Data items:

--- START ---

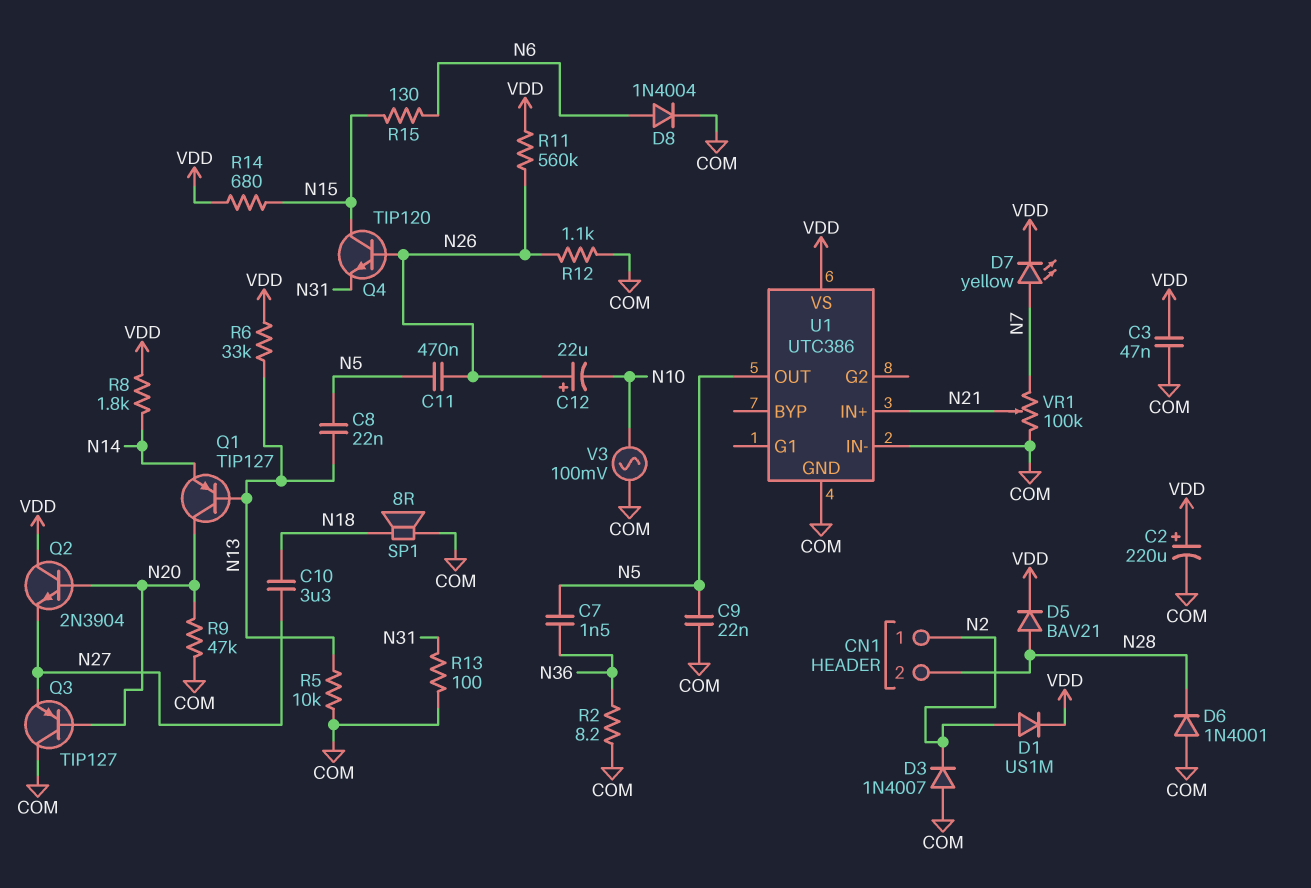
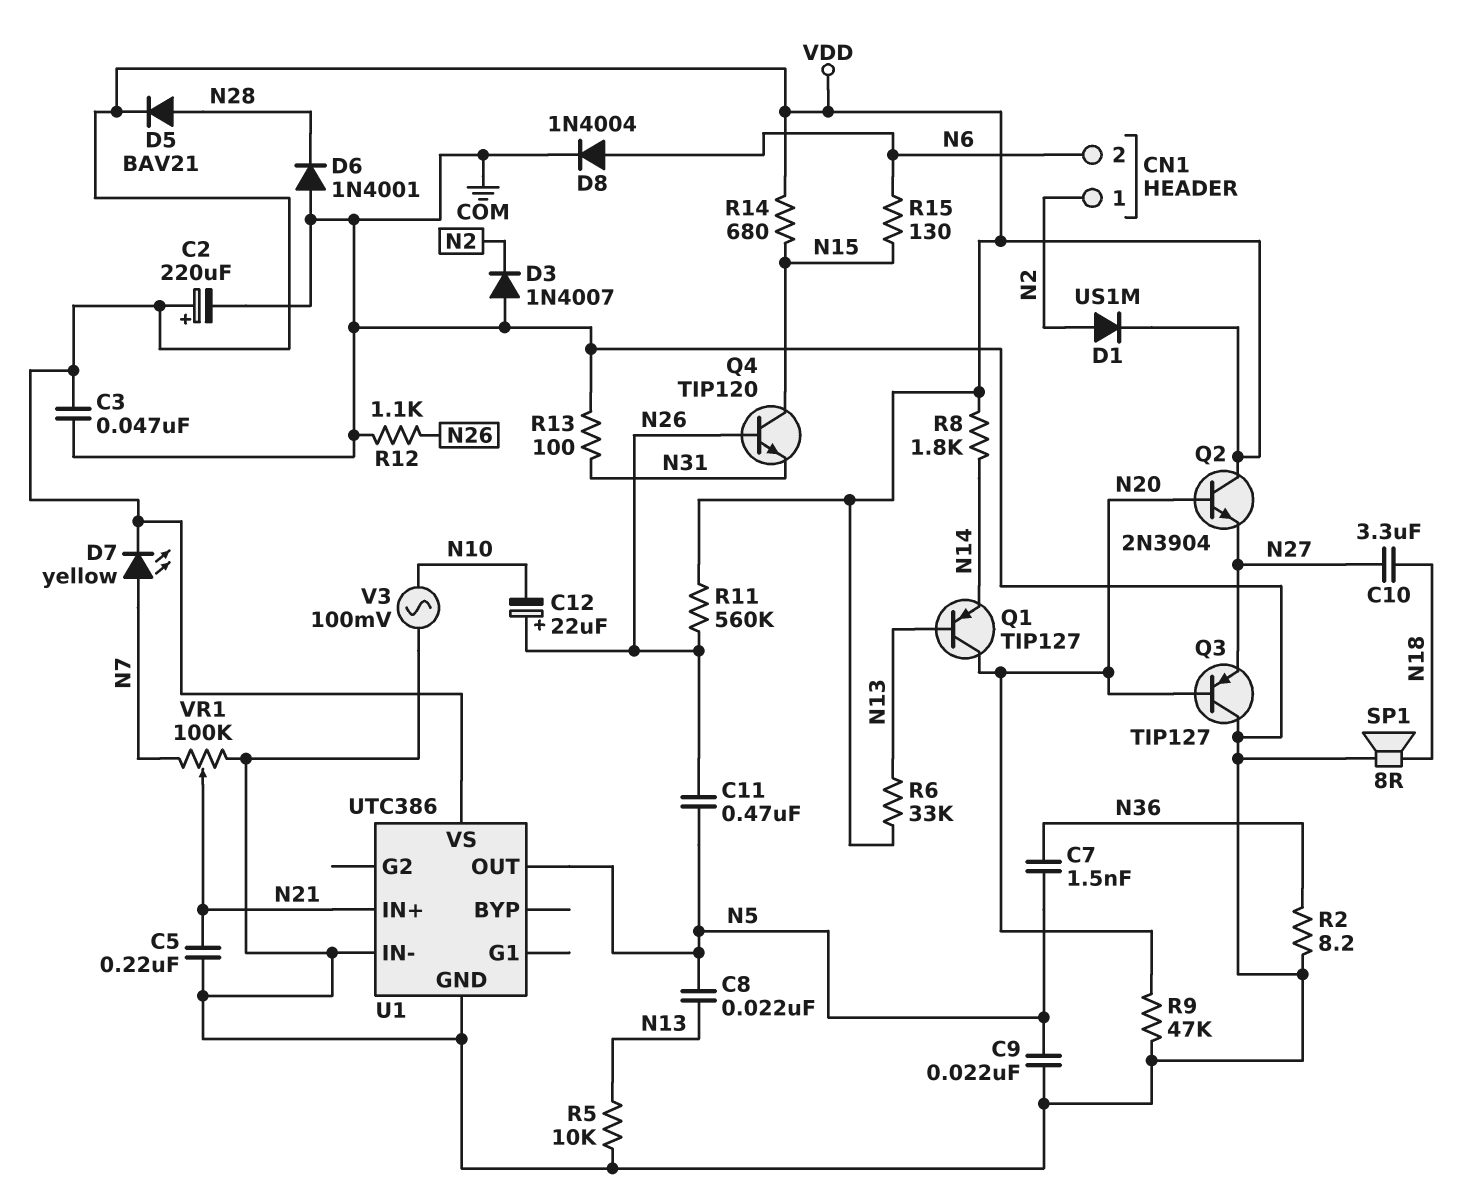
C5: none -> 220nF (COM, N21)
CN1 pin 2: N28 -> N6

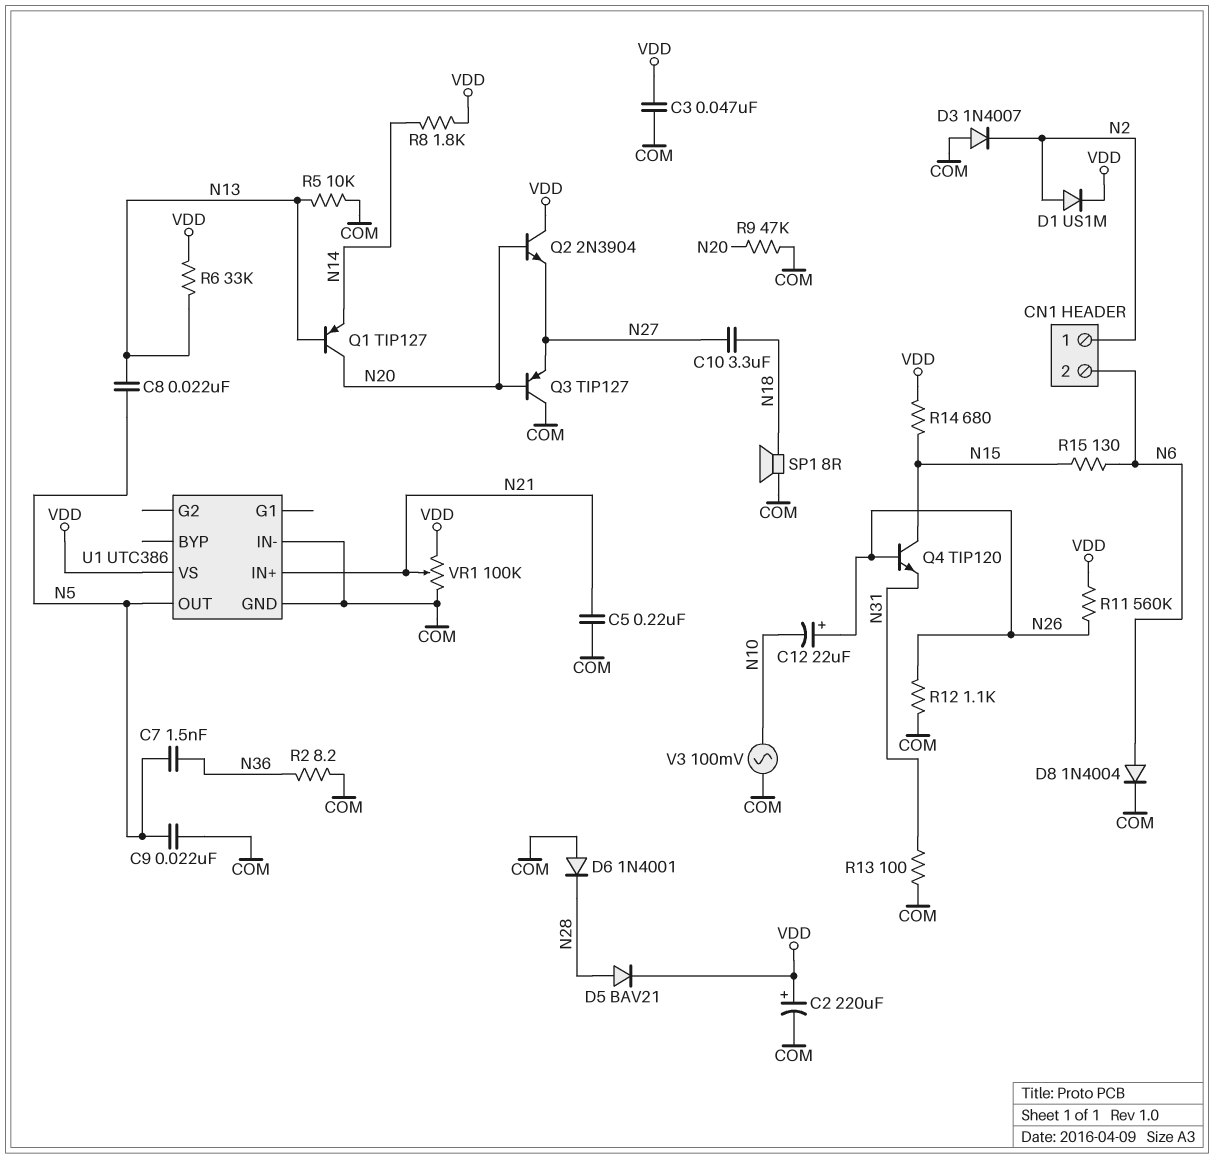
C11: 470nF (N5, N26) -> none
D7: LED yellow (A N7, K VDD) -> none
VR1: 100k (COM, N7, wiper N21) -> 100k (COM, VDD, wiper N21)

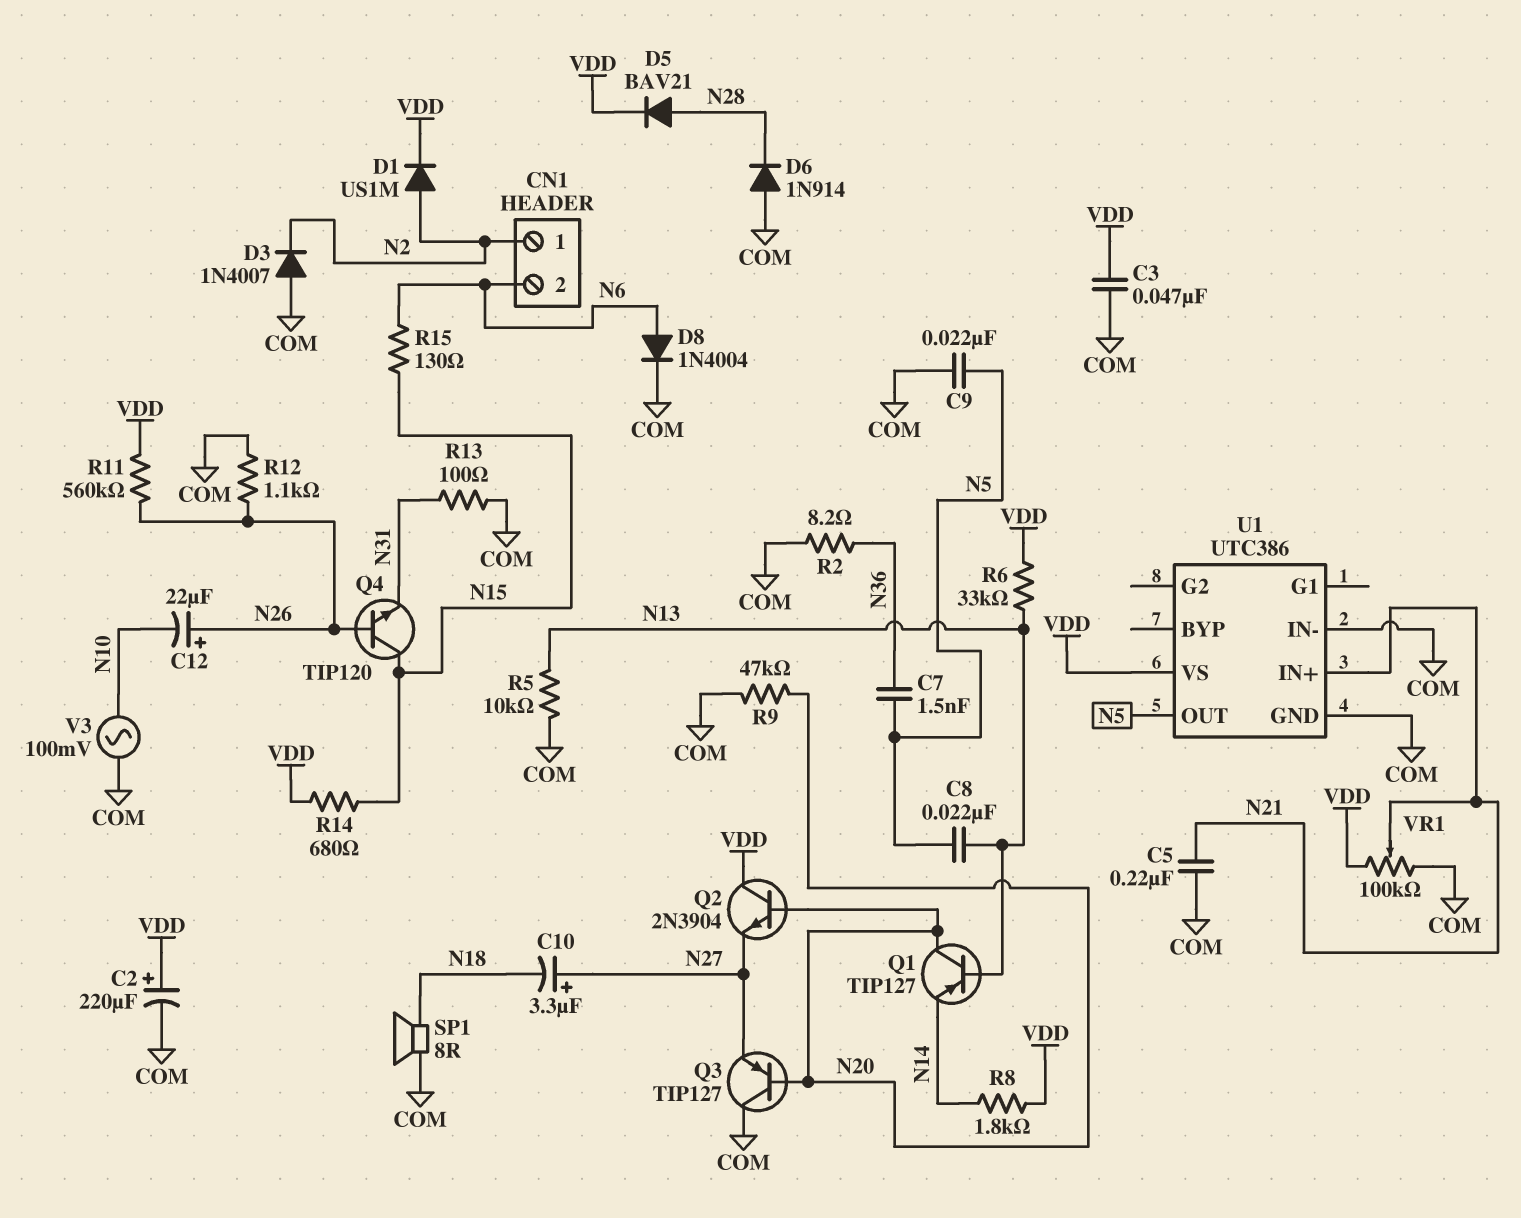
C10: 3.3uF (N18, N27) -> 3.3uF (plus N27, minus N18)
D6: diode 1N4001 (A COM, K N28) -> diode 1N914 (A COM, K N28)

--- END ---

DIRECTIONS FOR THIS TASK ::
Please reproduce the records above exactly, omitting every picture.

EXERCISE RESPONSE ::
C5: none -> 220nF (COM, N21)
CN1 pin 2: N28 -> N6

C11: 470nF (N5, N26) -> none
D7: LED yellow (A N7, K VDD) -> none
VR1: 100k (COM, N7, wiper N21) -> 100k (COM, VDD, wiper N21)

C10: 3.3uF (N18, N27) -> 3.3uF (plus N27, minus N18)
D6: diode 1N4001 (A COM, K N28) -> diode 1N914 (A COM, K N28)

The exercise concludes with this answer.